## Job item
When a line in the listing contains the string "depth", pick it out and copy it.
Top of Data provided
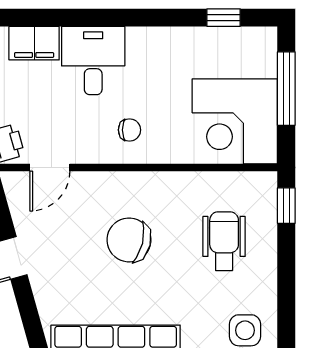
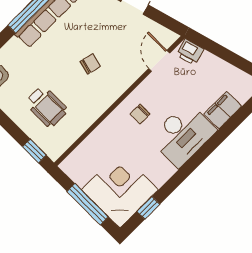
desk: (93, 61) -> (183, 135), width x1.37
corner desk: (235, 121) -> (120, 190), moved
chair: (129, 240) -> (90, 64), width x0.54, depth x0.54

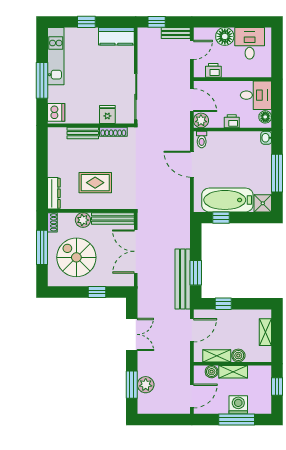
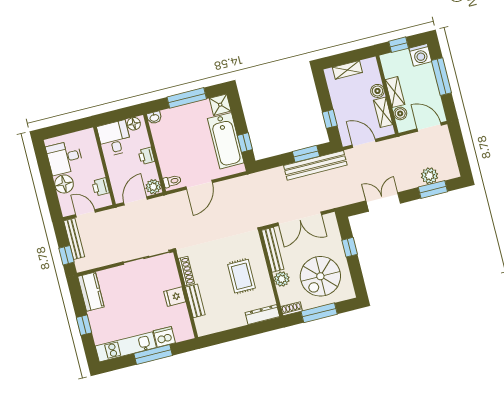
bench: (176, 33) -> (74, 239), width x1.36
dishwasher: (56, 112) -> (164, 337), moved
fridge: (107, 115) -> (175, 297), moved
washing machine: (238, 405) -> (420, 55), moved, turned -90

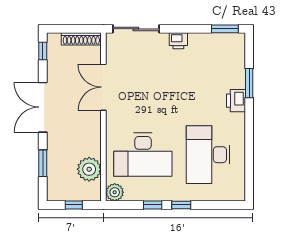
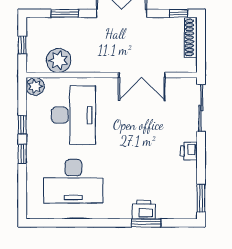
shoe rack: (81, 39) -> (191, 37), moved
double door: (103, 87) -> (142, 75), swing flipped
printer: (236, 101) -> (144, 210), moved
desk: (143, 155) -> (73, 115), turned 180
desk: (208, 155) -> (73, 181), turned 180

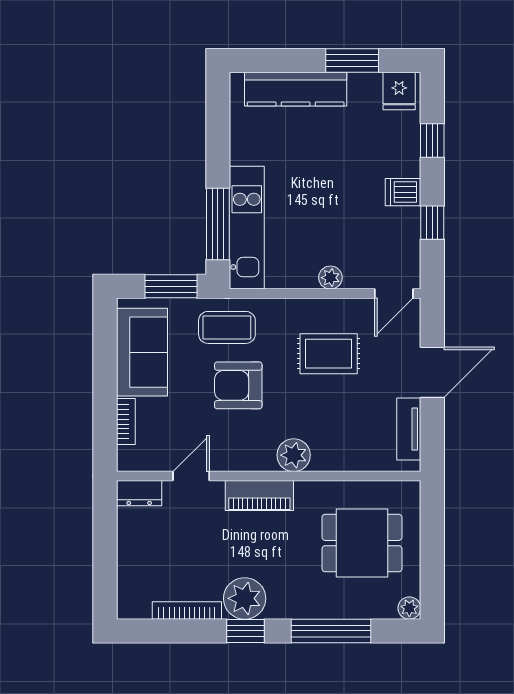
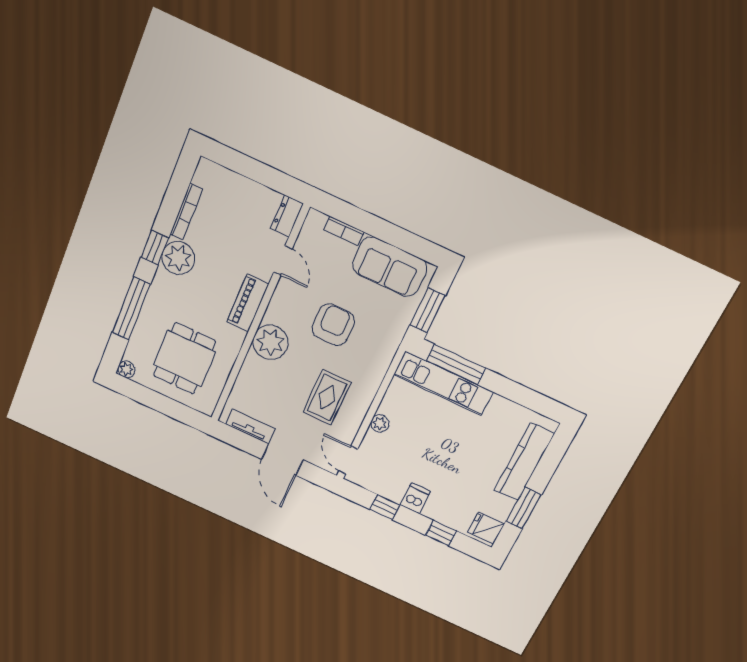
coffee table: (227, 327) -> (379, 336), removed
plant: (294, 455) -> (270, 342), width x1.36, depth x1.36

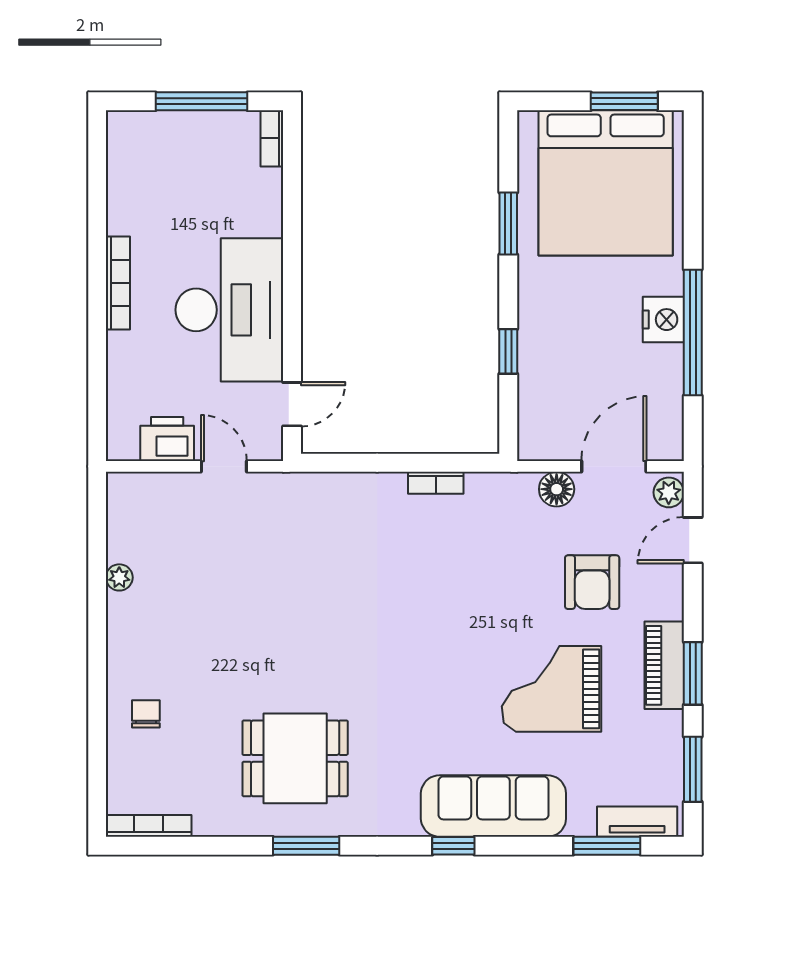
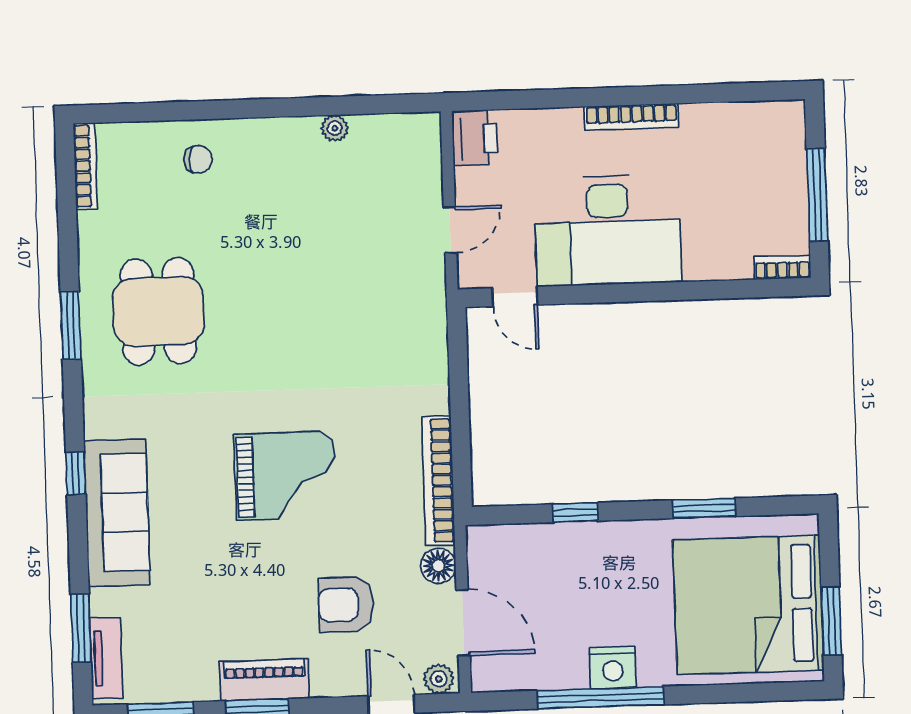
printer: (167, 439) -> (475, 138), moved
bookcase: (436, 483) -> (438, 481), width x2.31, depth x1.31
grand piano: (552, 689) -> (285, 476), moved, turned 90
Bottom of Data provided
Top of Data provided
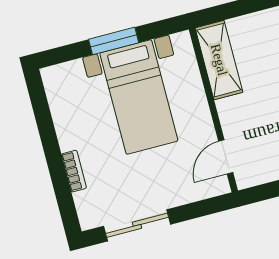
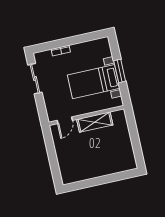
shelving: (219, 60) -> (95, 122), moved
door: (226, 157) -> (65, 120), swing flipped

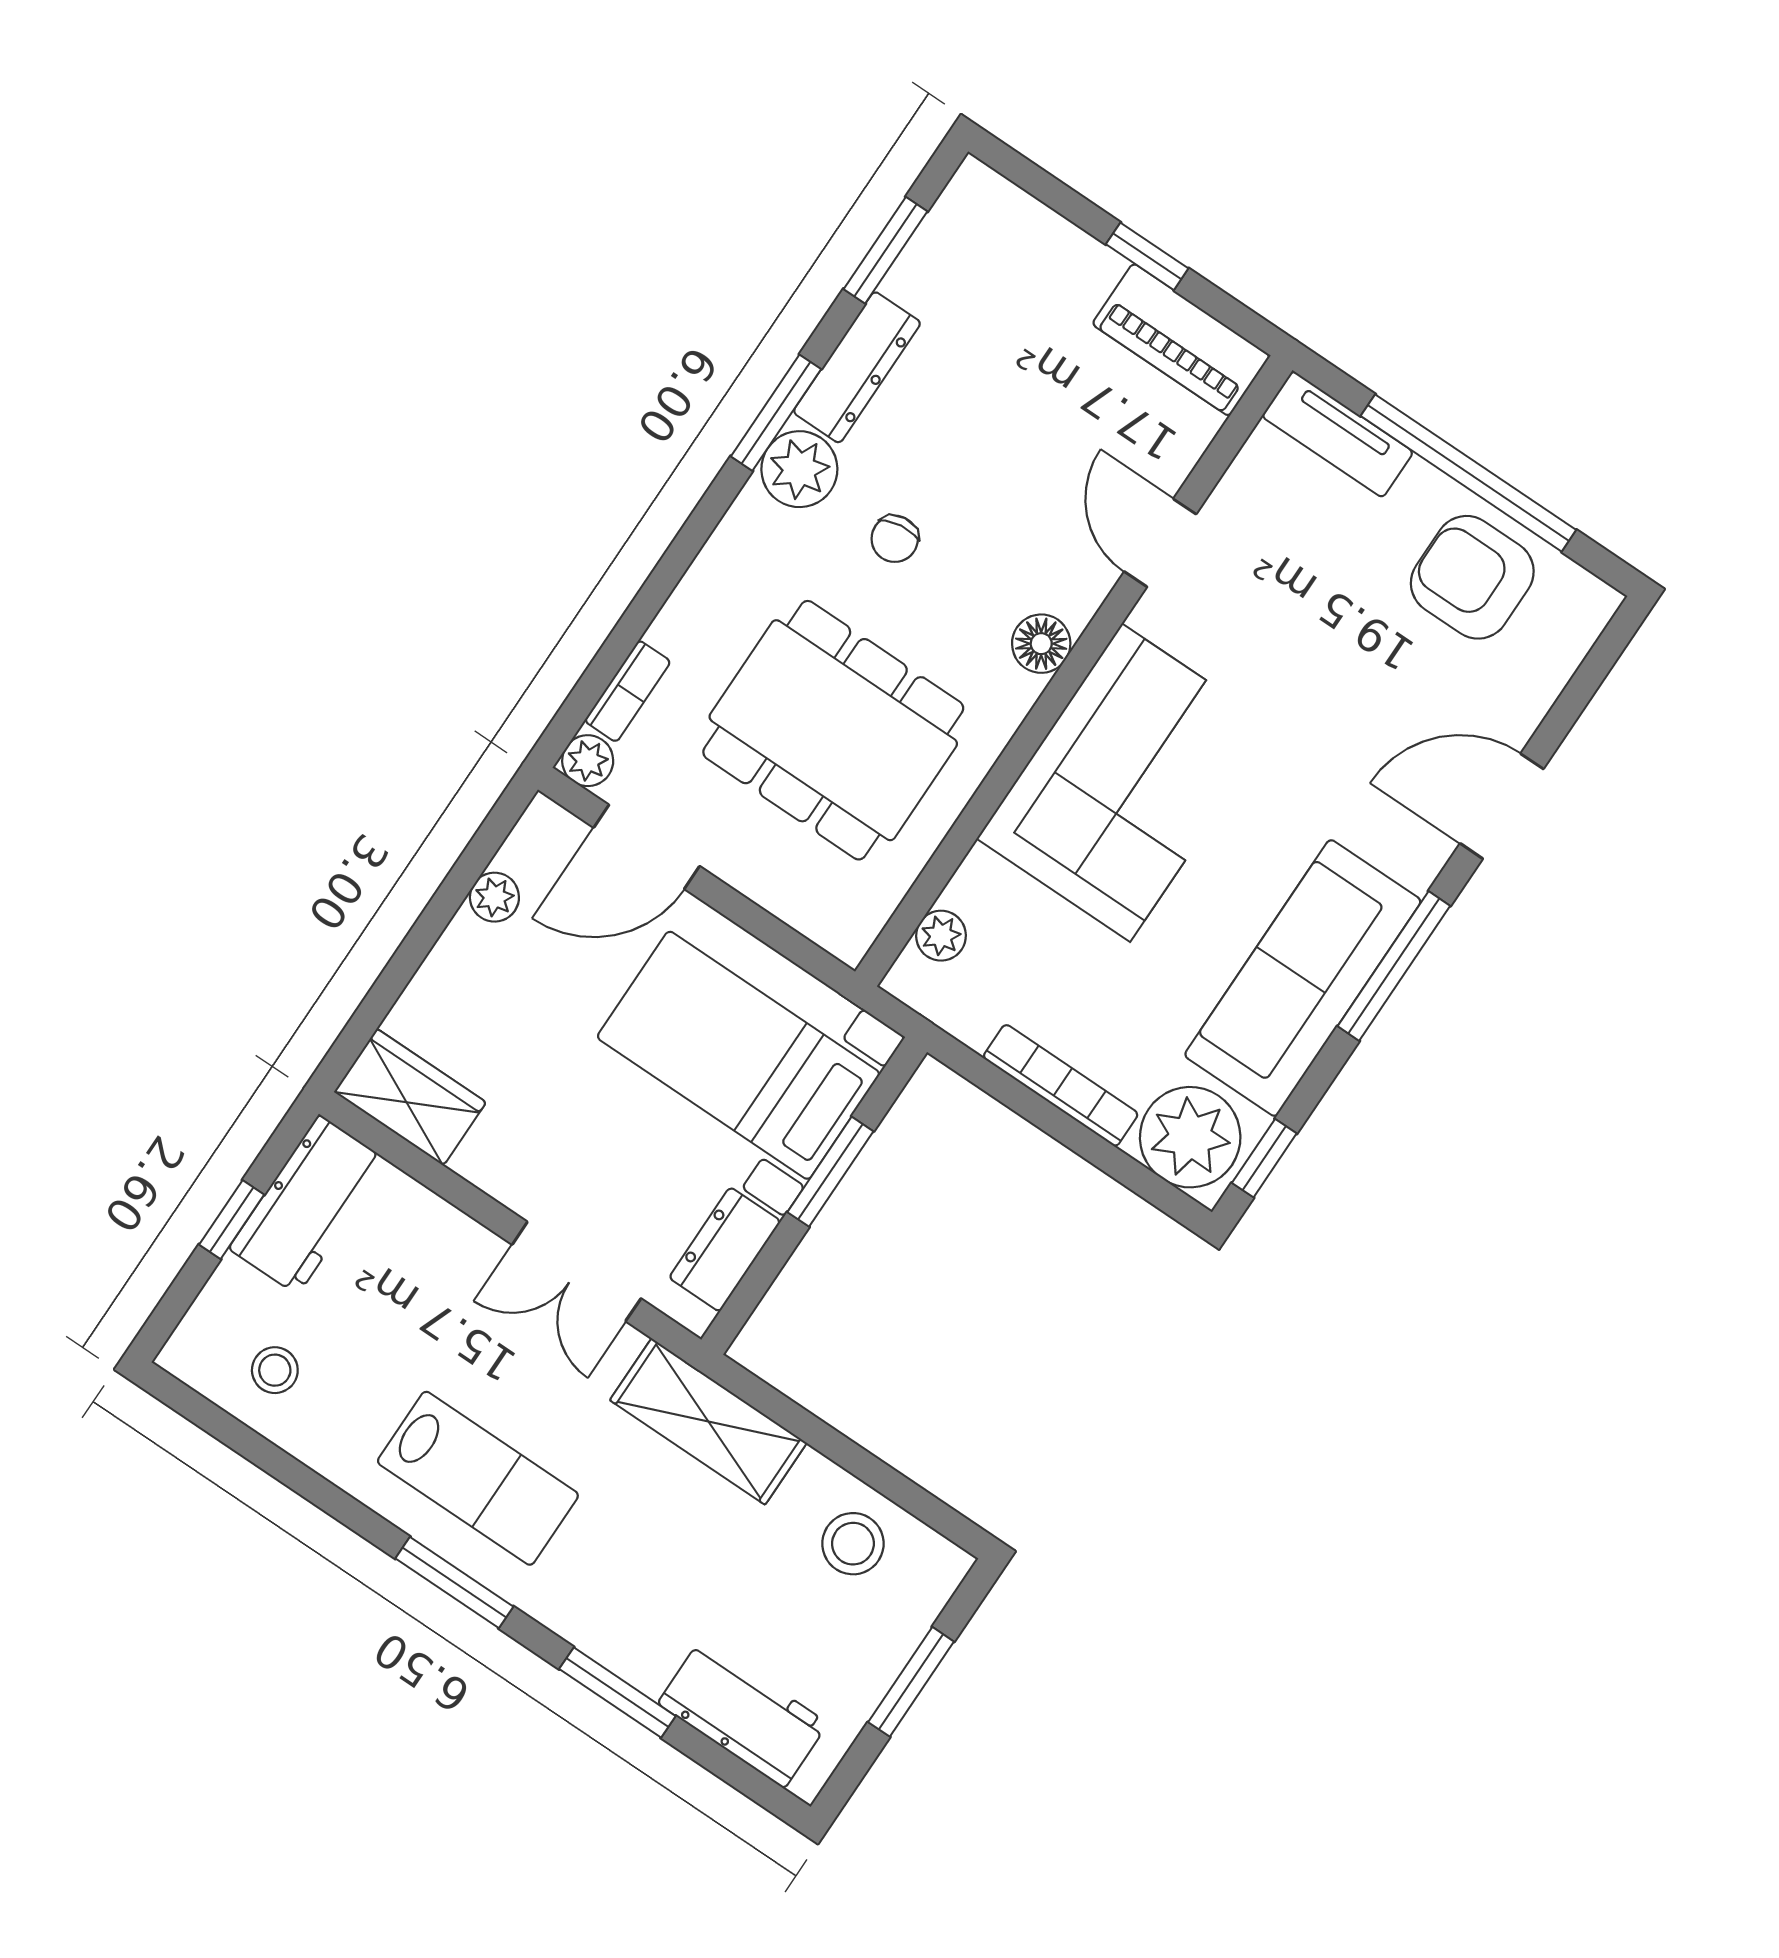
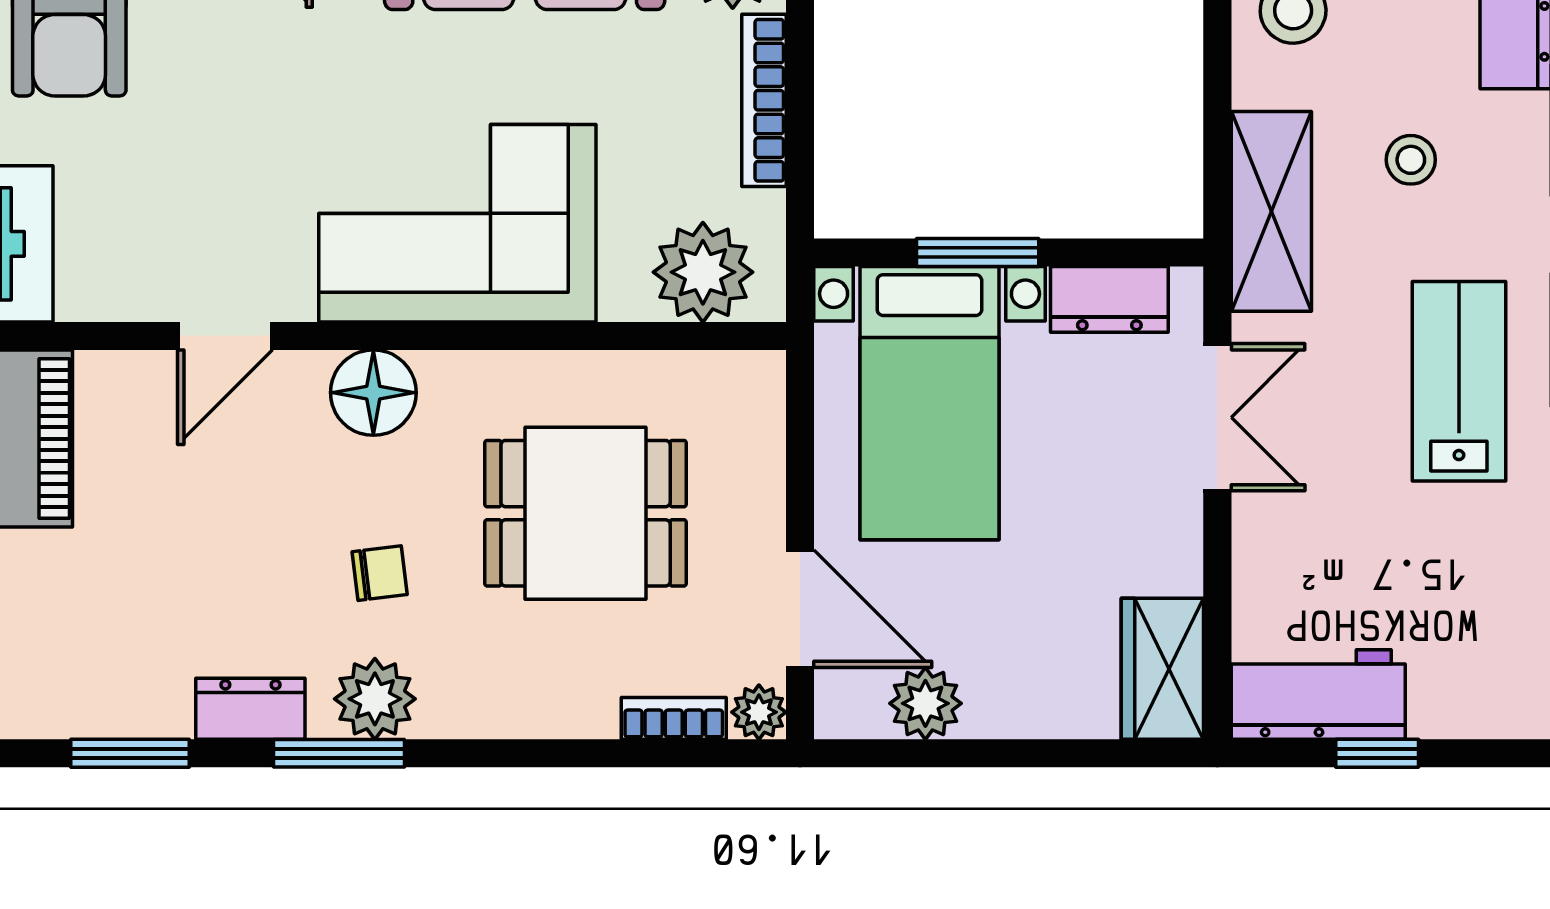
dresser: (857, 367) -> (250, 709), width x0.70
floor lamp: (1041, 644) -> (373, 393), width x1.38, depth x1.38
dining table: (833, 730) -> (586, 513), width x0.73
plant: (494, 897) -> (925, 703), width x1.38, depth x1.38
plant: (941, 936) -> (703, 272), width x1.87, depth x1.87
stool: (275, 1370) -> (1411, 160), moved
Bottom of Data provided
## Solution for this problem
chair: (129, 240) -> (90, 64), width x0.54, depth x0.54
plant: (294, 455) -> (270, 342), width x1.36, depth x1.36
bookcase: (436, 483) -> (438, 481), width x2.31, depth x1.31
floor lamp: (1041, 644) -> (373, 393), width x1.38, depth x1.38
plant: (494, 897) -> (925, 703), width x1.38, depth x1.38
plant: (941, 936) -> (703, 272), width x1.87, depth x1.87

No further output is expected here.